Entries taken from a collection
___

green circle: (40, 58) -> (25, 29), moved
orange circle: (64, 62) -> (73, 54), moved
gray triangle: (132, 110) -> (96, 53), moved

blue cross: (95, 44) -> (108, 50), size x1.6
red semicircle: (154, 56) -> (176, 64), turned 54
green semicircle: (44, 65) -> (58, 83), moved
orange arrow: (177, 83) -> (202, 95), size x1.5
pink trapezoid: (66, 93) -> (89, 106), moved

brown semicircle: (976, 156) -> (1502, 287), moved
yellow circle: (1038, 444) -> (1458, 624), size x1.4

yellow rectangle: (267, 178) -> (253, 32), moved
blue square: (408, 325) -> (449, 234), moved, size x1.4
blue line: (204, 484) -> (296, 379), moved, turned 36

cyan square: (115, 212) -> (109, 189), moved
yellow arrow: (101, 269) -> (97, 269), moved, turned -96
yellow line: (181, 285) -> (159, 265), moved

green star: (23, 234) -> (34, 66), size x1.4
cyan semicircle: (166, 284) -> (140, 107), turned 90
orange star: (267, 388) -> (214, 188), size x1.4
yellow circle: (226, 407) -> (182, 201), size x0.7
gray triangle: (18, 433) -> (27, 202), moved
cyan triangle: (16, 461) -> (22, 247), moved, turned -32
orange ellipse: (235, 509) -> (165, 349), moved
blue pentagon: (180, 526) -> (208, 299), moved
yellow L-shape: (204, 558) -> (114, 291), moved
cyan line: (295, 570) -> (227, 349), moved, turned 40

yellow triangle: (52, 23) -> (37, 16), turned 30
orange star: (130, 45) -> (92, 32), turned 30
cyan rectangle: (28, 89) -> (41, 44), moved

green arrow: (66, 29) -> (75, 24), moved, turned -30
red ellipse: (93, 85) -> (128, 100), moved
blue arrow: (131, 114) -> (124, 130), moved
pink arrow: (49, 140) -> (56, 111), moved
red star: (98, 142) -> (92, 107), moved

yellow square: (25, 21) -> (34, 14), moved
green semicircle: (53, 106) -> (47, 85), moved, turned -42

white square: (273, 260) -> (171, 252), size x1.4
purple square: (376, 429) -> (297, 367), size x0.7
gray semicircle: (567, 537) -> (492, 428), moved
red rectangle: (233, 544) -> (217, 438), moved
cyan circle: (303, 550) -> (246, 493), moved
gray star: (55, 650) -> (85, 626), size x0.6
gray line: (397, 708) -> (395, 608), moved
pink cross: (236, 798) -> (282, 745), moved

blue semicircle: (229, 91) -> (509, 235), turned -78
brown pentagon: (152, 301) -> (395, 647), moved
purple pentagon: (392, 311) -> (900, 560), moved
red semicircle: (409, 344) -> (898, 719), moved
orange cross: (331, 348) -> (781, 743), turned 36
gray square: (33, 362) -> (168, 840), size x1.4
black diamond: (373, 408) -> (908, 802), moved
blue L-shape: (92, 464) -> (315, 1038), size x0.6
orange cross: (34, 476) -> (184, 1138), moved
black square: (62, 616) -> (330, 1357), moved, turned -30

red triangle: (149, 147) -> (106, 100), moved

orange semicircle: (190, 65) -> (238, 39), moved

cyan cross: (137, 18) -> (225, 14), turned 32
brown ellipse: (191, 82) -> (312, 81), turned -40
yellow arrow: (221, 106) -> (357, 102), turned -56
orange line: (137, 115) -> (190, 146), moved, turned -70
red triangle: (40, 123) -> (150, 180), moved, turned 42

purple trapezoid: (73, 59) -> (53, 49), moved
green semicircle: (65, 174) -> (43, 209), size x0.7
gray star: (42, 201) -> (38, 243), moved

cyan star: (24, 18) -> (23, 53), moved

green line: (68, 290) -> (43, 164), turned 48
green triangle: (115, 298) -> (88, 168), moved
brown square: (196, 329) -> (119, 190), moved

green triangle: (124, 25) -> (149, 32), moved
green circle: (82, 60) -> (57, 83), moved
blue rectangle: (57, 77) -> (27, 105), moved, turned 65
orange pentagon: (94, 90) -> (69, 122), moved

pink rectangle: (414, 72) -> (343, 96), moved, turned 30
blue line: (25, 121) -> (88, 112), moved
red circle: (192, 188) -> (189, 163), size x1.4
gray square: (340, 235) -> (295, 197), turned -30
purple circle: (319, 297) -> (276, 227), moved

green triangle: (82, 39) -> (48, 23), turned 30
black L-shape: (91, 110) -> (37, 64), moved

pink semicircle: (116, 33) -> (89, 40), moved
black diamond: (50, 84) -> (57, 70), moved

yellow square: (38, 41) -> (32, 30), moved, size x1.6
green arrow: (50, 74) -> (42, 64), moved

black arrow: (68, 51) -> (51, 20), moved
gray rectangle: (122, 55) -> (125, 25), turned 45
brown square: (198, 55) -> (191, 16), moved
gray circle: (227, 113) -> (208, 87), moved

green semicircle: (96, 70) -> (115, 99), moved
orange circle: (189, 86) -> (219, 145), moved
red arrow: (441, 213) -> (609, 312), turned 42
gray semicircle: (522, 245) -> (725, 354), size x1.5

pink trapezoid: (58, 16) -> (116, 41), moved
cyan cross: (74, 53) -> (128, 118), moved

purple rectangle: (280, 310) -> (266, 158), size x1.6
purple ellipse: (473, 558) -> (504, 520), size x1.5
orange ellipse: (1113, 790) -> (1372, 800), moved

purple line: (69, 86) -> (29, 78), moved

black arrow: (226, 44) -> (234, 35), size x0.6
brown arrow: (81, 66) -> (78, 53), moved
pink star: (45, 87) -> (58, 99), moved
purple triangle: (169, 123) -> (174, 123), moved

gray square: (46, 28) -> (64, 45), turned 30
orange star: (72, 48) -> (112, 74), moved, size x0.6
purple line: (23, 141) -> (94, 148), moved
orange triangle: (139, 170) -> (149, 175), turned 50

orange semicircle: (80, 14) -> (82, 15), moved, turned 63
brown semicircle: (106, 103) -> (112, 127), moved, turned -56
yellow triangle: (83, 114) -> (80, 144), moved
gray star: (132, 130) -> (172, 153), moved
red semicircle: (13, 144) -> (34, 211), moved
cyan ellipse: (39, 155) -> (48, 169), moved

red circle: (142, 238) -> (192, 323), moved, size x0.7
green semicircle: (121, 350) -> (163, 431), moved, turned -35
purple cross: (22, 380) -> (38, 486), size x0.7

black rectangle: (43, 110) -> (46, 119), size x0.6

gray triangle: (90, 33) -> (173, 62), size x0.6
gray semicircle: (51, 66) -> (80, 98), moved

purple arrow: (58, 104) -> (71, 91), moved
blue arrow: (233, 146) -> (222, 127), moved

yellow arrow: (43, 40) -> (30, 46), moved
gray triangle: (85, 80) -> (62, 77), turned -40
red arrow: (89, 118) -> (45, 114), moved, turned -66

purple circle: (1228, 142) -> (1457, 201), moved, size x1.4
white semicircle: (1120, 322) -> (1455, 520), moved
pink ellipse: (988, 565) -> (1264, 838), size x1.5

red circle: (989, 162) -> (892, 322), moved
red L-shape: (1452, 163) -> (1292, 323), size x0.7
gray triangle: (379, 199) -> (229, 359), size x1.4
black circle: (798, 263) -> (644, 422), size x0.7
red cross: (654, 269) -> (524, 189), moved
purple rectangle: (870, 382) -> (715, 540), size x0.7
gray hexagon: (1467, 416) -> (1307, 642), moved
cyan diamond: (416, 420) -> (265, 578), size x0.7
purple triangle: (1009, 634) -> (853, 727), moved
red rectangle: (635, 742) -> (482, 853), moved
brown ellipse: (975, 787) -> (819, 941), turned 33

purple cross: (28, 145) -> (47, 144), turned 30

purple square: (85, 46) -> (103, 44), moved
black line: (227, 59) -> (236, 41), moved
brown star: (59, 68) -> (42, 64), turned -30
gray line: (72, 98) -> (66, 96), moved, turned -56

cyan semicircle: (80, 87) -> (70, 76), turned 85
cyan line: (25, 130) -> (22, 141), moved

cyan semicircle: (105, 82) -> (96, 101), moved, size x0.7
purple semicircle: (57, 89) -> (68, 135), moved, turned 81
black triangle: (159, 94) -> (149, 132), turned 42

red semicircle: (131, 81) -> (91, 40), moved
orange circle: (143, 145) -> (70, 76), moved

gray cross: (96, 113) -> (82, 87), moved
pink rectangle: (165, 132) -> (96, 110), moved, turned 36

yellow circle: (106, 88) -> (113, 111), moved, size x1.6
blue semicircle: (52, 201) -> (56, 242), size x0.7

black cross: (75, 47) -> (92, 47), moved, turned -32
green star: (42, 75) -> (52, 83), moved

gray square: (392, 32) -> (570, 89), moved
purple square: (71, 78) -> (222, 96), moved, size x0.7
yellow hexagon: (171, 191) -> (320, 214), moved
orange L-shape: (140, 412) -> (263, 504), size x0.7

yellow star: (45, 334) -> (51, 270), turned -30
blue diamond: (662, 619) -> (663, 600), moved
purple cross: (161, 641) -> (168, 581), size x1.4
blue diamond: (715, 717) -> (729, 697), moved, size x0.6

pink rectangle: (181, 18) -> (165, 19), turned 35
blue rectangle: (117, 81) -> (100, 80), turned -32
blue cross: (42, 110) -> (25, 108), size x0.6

___

▸ **EXERCISE DIRECTIONS**
Where the records above contain a line with "cyan semicircle: (105, 82)", repeat that line and each later line through the end, exactly, and nothing more.

▸ **TASK RESPONSE**
cyan semicircle: (105, 82) -> (96, 101), moved, size x0.7
purple semicircle: (57, 89) -> (68, 135), moved, turned 81
black triangle: (159, 94) -> (149, 132), turned 42

red semicircle: (131, 81) -> (91, 40), moved
orange circle: (143, 145) -> (70, 76), moved

gray cross: (96, 113) -> (82, 87), moved
pink rectangle: (165, 132) -> (96, 110), moved, turned 36

yellow circle: (106, 88) -> (113, 111), moved, size x1.6
blue semicircle: (52, 201) -> (56, 242), size x0.7

black cross: (75, 47) -> (92, 47), moved, turned -32
green star: (42, 75) -> (52, 83), moved

gray square: (392, 32) -> (570, 89), moved
purple square: (71, 78) -> (222, 96), moved, size x0.7
yellow hexagon: (171, 191) -> (320, 214), moved
orange L-shape: (140, 412) -> (263, 504), size x0.7

yellow star: (45, 334) -> (51, 270), turned -30
blue diamond: (662, 619) -> (663, 600), moved
purple cross: (161, 641) -> (168, 581), size x1.4
blue diamond: (715, 717) -> (729, 697), moved, size x0.6

pink rectangle: (181, 18) -> (165, 19), turned 35
blue rectangle: (117, 81) -> (100, 80), turned -32
blue cross: (42, 110) -> (25, 108), size x0.6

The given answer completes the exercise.